[Opening RECORDS SHOWN section]
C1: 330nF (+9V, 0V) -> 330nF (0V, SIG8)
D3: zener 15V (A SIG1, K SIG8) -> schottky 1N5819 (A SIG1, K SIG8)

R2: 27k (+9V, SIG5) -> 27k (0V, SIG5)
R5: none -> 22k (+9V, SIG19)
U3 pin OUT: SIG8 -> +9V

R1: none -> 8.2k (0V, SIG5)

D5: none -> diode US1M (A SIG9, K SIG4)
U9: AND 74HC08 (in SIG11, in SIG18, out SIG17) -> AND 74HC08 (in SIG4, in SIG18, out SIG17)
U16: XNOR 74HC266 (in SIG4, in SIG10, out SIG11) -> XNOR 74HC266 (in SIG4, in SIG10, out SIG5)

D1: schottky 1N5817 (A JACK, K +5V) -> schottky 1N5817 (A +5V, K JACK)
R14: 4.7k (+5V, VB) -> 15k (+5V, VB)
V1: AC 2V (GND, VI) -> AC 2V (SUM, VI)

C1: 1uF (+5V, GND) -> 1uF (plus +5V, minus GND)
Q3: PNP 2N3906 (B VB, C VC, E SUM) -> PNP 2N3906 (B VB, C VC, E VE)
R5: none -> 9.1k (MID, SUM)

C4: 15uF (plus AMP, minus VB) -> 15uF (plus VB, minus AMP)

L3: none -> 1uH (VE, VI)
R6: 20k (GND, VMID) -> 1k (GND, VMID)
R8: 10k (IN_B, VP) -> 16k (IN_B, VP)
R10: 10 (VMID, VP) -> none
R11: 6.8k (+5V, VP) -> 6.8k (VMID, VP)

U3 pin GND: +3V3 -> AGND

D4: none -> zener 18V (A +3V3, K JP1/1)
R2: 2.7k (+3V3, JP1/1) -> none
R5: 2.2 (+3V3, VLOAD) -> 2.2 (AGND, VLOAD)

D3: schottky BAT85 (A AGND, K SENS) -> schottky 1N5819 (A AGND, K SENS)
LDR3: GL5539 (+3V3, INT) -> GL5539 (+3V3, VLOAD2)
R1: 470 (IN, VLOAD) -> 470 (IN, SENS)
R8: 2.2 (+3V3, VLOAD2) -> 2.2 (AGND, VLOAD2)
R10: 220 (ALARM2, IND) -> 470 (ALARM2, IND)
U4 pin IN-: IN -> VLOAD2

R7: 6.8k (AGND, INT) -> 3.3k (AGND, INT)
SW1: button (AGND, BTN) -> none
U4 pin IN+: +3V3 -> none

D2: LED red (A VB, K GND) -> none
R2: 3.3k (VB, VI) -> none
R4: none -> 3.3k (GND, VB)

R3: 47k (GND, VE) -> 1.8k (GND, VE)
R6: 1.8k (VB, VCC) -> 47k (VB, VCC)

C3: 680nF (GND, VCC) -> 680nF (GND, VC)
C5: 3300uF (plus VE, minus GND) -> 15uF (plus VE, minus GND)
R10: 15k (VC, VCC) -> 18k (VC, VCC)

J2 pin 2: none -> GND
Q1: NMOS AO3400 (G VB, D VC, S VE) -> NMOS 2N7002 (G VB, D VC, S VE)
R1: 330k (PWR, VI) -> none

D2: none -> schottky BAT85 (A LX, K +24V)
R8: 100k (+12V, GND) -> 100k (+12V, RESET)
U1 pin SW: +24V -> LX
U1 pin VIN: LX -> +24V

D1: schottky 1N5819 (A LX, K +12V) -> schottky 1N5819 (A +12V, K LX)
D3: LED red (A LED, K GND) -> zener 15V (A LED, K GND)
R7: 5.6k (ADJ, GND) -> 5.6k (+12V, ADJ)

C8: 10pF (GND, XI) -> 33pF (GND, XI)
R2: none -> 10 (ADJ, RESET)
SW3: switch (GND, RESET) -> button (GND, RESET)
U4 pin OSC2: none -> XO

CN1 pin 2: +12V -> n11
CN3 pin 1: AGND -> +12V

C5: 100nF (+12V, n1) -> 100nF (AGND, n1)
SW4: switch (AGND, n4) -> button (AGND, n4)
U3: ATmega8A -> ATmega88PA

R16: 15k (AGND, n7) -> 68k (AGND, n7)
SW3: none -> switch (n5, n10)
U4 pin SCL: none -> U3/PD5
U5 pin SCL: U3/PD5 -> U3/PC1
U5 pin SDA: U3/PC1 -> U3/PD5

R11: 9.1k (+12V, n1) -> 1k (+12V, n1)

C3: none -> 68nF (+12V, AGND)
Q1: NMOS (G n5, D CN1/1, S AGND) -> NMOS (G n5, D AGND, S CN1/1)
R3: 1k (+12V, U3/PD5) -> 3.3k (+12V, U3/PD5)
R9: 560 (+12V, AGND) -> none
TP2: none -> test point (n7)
[Closing RECORDS SHOWN section]
→ **EXERCISE REQUIREMENTS**
Using the listing, copy every line where the word "VMID" shows up.

→ **OUTPUT OF THE EXERCISE**
R6: 20k (GND, VMID) -> 1k (GND, VMID)
R10: 10 (VMID, VP) -> none
R11: 6.8k (+5V, VP) -> 6.8k (VMID, VP)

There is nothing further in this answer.